> [REQUIRED ACTION]: Every line of the records below from the line with "red plate A9 level 2 -> tan plate A9 level 2" up to and including the line with "yellow tile A2" must be reproduced exactly, and no line outside that range.

──────── ENTRIES PROVIDED

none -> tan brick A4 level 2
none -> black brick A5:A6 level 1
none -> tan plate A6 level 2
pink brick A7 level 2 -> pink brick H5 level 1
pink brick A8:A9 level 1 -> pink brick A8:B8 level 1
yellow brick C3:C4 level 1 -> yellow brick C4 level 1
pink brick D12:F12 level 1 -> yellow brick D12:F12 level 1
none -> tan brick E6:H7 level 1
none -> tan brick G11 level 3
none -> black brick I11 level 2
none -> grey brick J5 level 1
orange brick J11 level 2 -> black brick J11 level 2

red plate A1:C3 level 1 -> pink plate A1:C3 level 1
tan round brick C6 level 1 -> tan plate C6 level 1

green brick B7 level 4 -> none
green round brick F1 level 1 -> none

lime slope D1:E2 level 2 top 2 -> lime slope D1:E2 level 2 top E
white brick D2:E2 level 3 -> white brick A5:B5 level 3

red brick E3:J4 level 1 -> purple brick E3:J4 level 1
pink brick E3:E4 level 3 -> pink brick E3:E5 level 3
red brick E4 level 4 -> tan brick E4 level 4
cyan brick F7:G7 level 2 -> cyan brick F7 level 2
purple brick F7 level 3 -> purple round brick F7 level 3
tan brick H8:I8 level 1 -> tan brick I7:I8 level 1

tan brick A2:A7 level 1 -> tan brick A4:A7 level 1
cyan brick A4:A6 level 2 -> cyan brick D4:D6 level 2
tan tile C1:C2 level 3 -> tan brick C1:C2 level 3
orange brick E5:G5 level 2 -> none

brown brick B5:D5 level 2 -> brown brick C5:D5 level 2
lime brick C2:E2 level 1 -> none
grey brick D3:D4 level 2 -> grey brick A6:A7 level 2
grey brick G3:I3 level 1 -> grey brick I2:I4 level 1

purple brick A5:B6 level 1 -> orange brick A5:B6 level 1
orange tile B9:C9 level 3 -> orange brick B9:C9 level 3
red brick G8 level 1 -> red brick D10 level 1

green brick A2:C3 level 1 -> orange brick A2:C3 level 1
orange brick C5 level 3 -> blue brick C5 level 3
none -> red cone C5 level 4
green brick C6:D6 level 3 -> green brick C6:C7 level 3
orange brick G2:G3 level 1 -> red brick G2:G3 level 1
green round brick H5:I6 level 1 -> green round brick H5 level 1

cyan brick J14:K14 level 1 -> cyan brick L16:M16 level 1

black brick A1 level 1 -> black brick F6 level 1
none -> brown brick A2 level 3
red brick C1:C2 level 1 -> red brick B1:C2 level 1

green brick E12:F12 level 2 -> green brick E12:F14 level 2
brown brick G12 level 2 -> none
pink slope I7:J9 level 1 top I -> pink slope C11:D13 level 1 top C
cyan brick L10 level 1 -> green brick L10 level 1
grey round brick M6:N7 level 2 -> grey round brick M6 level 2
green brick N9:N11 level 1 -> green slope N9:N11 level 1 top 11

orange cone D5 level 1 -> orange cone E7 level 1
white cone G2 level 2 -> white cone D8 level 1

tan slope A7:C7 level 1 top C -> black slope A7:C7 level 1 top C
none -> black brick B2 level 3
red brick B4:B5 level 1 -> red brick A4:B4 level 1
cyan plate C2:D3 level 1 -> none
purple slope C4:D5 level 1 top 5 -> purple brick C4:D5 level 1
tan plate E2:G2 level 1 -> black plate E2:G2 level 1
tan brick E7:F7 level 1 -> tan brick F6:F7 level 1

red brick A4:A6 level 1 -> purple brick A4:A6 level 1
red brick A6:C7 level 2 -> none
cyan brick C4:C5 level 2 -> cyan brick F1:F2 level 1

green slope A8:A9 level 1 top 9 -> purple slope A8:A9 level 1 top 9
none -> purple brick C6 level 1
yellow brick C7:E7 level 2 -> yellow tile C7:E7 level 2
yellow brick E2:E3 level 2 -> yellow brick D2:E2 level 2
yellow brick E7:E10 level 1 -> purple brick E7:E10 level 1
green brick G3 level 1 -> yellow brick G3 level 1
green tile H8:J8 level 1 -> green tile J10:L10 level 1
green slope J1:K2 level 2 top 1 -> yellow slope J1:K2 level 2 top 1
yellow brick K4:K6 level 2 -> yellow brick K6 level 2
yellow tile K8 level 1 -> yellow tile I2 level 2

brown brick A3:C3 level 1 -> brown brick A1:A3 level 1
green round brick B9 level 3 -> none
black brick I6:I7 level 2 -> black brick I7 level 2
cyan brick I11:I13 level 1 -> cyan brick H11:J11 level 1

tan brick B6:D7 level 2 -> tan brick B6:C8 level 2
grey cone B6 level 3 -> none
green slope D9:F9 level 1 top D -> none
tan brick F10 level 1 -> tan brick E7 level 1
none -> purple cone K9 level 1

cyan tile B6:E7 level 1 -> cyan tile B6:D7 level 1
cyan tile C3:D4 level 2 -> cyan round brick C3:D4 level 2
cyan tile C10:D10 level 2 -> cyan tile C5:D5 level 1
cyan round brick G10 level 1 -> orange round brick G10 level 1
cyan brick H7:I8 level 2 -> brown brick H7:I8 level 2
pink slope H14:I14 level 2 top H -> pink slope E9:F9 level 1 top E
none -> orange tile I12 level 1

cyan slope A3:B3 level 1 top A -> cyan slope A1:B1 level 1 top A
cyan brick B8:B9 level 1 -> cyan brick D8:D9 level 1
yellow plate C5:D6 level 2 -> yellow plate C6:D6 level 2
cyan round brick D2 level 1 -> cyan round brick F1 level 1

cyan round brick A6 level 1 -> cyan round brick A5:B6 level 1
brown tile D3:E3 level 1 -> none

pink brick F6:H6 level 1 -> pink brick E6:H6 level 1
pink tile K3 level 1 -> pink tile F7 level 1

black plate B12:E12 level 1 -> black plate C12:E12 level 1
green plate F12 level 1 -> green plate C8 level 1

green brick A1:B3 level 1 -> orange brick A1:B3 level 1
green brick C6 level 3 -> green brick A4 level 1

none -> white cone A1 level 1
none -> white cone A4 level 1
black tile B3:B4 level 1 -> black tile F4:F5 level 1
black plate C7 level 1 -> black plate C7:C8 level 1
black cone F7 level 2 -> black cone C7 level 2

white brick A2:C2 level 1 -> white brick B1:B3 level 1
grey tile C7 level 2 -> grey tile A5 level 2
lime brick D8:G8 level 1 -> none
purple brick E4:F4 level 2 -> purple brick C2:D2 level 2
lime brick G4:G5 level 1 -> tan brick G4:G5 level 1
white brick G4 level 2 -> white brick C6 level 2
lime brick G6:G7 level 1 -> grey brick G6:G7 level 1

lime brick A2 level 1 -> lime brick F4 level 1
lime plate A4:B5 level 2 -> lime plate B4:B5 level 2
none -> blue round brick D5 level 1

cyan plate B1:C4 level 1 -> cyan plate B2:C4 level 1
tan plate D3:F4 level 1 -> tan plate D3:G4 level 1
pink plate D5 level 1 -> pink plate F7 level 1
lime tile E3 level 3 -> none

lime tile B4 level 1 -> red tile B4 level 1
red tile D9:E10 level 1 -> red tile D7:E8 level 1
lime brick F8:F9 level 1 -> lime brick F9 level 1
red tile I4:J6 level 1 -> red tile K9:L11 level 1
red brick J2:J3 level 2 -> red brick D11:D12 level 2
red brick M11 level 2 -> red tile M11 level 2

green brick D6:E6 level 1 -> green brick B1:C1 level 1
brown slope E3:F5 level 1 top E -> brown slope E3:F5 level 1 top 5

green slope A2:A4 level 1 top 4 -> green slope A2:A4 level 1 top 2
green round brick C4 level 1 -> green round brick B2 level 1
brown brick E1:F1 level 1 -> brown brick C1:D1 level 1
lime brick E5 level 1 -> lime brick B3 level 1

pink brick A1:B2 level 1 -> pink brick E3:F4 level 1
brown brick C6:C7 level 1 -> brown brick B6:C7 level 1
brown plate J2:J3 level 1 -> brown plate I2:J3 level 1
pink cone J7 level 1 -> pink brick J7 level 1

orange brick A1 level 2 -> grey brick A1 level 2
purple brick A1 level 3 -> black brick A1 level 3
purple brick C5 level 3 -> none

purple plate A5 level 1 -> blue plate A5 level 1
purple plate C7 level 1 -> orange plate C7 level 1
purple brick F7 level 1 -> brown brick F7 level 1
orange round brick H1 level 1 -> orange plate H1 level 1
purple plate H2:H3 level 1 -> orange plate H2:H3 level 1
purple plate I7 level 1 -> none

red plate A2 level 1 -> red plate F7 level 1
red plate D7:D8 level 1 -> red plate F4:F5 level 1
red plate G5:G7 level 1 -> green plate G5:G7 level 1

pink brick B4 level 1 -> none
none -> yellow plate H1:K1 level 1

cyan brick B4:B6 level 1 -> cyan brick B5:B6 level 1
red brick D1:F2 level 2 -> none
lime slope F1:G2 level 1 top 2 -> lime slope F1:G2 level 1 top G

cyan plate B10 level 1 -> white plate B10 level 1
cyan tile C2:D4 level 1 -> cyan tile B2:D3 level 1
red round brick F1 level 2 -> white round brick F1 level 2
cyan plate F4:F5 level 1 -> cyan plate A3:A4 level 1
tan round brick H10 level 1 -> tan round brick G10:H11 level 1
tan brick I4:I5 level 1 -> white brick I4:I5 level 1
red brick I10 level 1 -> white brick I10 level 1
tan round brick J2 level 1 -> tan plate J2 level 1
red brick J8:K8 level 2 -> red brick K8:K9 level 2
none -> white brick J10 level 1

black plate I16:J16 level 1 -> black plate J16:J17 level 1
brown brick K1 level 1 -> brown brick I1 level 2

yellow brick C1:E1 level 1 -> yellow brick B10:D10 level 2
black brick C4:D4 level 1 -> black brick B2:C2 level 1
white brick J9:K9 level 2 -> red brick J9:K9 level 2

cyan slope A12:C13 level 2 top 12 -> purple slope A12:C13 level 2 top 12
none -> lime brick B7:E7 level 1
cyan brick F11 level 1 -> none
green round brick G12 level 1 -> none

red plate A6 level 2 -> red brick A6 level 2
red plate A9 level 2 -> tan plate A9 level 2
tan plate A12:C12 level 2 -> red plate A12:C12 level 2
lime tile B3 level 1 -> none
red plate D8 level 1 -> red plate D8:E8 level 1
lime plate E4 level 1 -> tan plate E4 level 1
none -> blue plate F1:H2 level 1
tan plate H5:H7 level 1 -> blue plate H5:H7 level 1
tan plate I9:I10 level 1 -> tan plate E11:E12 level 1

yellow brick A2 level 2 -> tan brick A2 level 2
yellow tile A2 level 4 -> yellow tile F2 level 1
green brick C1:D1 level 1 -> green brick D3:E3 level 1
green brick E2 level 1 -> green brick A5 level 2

────────────────

> [TASK OUTPUT]:
red plate A9 level 2 -> tan plate A9 level 2
tan plate A12:C12 level 2 -> red plate A12:C12 level 2
lime tile B3 level 1 -> none
red plate D8 level 1 -> red plate D8:E8 level 1
lime plate E4 level 1 -> tan plate E4 level 1
none -> blue plate F1:H2 level 1
tan plate H5:H7 level 1 -> blue plate H5:H7 level 1
tan plate I9:I10 level 1 -> tan plate E11:E12 level 1

yellow brick A2 level 2 -> tan brick A2 level 2
yellow tile A2 level 4 -> yellow tile F2 level 1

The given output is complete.